### Assigned task
Below are the records; collect from them each line containing the string "dumbbell".

### Stored items

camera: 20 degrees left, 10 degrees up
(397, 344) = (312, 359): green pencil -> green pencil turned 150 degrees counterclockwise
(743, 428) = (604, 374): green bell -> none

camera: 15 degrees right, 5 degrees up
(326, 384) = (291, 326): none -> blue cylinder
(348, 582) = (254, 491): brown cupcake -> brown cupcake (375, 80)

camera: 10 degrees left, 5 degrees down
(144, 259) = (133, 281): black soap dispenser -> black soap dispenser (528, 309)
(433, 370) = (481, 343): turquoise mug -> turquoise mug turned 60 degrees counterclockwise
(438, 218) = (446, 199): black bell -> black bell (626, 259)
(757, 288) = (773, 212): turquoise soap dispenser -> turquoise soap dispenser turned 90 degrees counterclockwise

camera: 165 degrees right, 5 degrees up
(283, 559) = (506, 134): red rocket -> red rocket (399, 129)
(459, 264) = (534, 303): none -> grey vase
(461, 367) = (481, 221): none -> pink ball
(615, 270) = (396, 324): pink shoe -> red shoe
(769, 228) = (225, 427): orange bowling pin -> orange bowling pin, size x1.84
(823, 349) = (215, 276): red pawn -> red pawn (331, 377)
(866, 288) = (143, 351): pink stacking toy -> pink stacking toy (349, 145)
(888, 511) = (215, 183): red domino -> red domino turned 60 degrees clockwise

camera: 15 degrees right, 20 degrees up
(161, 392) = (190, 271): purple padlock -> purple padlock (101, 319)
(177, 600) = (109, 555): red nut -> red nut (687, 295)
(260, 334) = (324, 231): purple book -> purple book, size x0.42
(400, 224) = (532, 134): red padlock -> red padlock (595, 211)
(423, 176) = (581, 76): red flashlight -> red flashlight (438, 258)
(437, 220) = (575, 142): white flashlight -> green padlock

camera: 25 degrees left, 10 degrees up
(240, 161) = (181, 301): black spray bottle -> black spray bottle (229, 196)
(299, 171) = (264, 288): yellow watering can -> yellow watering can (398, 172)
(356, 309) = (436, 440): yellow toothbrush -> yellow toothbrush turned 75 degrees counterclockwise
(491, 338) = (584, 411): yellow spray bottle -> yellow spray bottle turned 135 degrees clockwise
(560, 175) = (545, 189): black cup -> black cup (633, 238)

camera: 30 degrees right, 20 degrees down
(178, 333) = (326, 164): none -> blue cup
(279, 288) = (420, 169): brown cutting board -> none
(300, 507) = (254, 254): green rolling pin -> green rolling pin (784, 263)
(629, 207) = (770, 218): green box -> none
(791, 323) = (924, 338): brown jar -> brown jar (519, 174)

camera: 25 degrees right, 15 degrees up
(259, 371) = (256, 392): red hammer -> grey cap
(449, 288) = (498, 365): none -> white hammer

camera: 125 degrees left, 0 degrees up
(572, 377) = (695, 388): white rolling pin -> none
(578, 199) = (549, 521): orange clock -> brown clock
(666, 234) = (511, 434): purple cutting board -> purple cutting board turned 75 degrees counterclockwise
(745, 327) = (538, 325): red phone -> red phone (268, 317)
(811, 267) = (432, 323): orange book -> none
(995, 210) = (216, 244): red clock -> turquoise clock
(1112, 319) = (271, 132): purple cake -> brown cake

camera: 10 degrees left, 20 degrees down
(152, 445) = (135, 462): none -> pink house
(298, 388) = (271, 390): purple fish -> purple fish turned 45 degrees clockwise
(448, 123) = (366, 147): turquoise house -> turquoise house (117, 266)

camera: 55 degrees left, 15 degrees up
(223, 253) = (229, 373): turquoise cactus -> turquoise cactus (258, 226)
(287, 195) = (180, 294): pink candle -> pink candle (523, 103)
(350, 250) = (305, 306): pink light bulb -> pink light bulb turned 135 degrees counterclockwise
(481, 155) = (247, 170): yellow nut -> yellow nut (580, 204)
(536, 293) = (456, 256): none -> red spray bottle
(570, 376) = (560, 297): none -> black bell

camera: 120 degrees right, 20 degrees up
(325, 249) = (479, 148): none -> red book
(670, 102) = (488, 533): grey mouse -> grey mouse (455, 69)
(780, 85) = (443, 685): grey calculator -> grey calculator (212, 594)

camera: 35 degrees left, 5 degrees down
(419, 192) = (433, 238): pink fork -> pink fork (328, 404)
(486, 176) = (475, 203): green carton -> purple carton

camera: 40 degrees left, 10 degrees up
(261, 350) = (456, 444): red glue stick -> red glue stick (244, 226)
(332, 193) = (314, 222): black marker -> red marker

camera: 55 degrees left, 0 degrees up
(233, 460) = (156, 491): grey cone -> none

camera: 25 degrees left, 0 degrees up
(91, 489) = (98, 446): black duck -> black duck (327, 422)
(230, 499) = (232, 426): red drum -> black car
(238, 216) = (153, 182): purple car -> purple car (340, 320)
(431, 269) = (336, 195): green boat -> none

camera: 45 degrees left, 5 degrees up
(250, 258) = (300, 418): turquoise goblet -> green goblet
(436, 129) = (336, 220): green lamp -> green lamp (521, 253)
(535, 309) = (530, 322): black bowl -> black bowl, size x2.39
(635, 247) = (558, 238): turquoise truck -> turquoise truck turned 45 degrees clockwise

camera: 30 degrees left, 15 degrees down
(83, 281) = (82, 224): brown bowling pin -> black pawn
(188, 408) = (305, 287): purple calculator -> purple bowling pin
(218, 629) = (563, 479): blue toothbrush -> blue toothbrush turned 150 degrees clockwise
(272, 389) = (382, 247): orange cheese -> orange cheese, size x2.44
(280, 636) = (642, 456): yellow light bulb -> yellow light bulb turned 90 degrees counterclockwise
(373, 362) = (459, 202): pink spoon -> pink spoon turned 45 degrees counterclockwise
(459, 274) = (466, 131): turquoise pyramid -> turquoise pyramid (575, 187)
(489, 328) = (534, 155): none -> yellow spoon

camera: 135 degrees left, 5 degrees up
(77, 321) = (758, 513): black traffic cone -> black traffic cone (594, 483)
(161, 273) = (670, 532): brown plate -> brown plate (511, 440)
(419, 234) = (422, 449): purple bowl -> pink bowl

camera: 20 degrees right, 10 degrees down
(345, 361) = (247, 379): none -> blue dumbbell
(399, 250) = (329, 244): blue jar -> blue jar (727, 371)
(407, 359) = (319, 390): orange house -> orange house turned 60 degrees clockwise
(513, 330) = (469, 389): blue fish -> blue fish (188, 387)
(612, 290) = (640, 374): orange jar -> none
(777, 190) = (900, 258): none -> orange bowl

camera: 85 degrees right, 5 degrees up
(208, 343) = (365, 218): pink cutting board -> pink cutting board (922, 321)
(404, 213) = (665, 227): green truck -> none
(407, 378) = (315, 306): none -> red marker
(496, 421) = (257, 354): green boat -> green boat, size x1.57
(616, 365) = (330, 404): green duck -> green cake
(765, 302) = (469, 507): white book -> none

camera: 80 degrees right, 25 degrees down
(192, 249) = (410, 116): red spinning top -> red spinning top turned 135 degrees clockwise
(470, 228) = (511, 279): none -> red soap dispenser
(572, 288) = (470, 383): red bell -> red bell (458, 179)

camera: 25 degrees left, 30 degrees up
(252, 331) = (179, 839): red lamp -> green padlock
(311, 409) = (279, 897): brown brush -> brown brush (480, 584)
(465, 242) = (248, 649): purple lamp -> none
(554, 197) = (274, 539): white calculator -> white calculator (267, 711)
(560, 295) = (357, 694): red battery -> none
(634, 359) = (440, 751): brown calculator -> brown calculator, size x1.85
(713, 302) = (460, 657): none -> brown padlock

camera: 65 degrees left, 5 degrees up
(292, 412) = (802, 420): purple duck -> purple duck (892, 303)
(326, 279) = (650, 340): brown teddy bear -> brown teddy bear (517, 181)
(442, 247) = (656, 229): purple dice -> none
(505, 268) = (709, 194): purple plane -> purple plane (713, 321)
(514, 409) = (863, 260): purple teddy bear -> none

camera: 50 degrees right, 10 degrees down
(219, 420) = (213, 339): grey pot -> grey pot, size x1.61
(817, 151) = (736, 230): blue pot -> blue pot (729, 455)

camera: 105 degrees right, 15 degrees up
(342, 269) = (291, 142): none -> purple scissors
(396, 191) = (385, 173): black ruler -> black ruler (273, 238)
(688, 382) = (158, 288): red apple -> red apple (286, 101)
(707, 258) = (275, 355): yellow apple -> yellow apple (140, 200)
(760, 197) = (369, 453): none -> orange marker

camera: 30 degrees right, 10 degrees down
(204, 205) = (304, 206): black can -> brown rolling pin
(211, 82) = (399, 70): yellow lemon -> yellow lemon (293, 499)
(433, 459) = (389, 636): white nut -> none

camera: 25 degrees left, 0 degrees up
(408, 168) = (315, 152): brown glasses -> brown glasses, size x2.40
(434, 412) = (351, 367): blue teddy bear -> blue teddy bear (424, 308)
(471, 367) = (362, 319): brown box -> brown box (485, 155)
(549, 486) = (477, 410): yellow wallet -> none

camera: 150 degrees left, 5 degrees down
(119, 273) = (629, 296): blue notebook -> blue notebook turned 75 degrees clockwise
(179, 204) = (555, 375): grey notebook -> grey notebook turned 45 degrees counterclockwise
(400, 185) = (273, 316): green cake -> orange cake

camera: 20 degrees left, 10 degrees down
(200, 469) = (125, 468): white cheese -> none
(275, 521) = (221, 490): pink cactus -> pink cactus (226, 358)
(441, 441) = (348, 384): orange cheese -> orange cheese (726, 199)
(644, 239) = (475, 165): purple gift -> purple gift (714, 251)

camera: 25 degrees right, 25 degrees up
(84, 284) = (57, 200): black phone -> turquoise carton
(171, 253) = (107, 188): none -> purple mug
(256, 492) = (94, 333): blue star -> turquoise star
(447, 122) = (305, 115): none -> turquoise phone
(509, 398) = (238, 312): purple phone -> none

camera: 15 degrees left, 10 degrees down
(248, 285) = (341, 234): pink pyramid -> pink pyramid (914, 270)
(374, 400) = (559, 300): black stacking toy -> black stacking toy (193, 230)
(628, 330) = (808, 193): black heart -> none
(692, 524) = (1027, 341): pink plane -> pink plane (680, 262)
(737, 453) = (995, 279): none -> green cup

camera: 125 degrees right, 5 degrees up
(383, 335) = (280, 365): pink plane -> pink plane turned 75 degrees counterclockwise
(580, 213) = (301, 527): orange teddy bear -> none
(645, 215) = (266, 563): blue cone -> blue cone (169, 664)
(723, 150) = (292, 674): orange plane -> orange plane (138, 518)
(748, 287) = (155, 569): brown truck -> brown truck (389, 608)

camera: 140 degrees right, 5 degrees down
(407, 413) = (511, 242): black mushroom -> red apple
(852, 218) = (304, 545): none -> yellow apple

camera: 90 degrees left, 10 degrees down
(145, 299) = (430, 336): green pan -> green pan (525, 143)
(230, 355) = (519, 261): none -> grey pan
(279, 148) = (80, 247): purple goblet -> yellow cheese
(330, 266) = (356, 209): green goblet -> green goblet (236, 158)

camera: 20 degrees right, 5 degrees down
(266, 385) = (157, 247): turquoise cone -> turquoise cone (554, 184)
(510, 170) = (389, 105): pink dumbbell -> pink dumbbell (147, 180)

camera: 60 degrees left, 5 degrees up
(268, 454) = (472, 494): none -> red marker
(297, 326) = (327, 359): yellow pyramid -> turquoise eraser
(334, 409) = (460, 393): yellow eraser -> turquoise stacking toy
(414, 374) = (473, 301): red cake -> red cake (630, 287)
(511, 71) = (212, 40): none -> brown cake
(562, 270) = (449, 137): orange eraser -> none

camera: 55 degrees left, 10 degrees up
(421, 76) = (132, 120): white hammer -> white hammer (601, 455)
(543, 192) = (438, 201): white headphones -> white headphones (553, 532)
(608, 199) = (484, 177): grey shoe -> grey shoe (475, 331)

### Response
(345, 361) = (247, 379): none -> blue dumbbell
(510, 170) = (389, 105): pink dumbbell -> pink dumbbell (147, 180)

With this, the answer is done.